• **Exercise**: With the pictures omitted, write out all of the listing exactly.

• **Data to examine**:
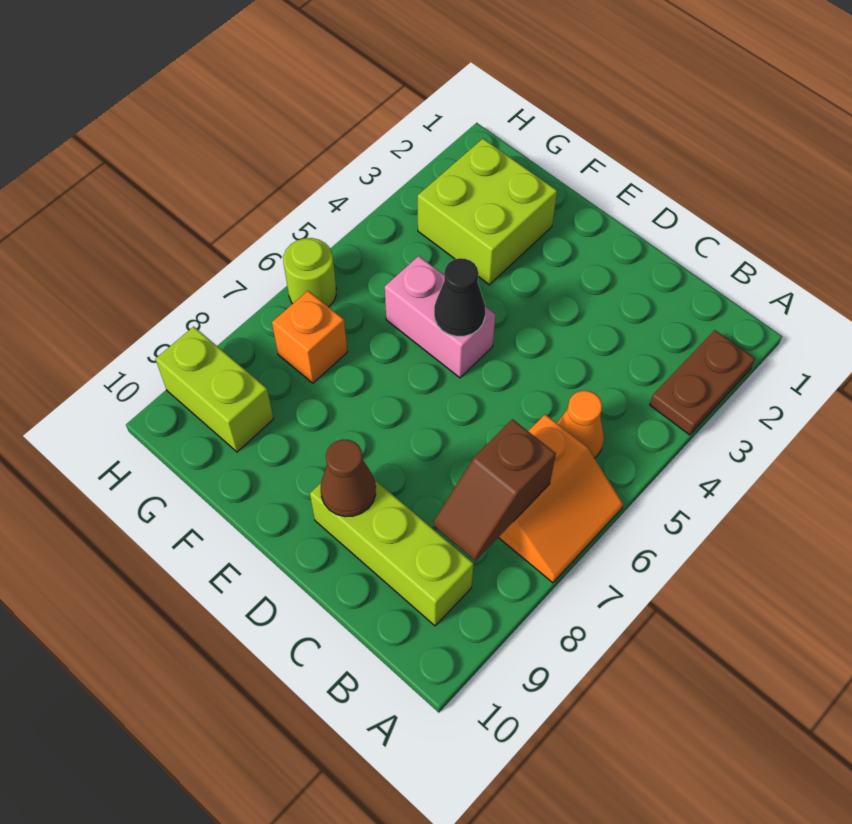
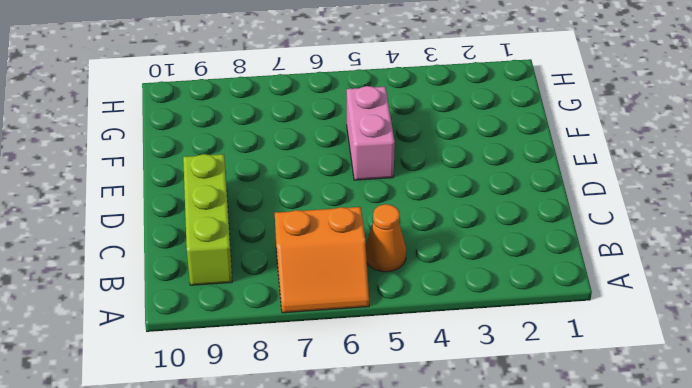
none -> brown 1x2 plate [650,330,755,435]
none -> lime 2x2 brick [418,139,557,285]
none -> orange 1x1 brick [272,291,347,383]

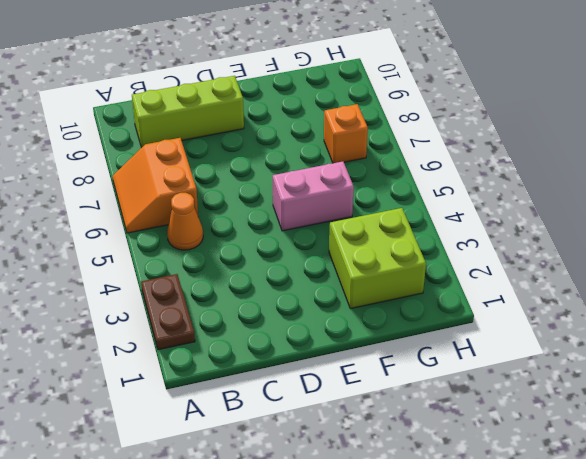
none -> lime 1x2 brick [156,327,274,452]
none -> lime 1x1 round brick [283,238,336,307]
none -> brown 1x2 slope [434,419,556,561]

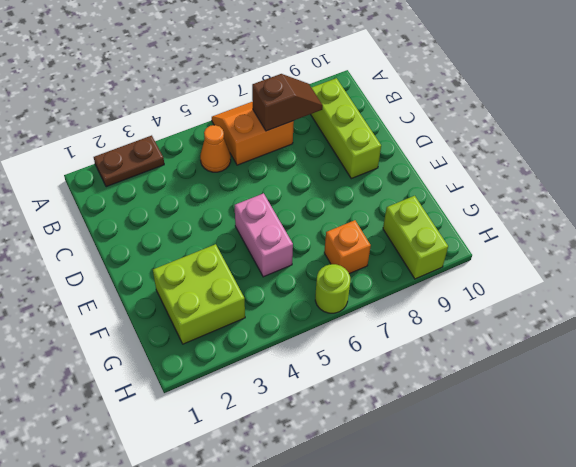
none -> brown 1x1 cone [321,439,376,517]
none -> black 1x1 cone [434,258,485,336]

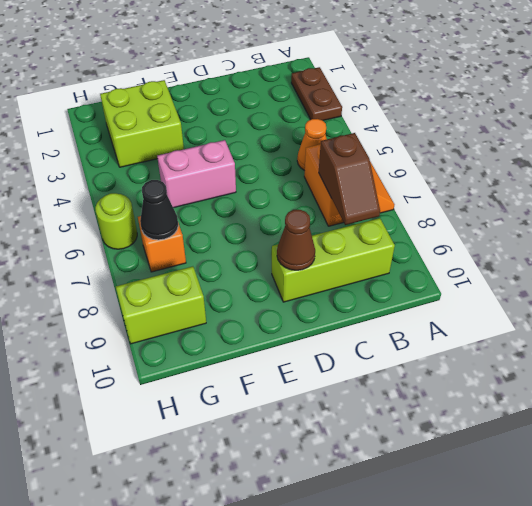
black 1x1 cone [140,180,178,240] -> black 1x1 cone moved to [434,258,485,336]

• **Result below**:
none -> brown 1x2 plate [650,330,755,435]
none -> lime 2x2 brick [418,139,557,285]
none -> orange 1x1 brick [272,291,347,383]

none -> lime 1x2 brick [156,327,274,452]
none -> lime 1x1 round brick [283,238,336,307]
none -> brown 1x2 slope [434,419,556,561]

none -> brown 1x1 cone [321,439,376,517]
none -> black 1x1 cone [434,258,485,336]

black 1x1 cone [140,180,178,240] -> black 1x1 cone moved to [434,258,485,336]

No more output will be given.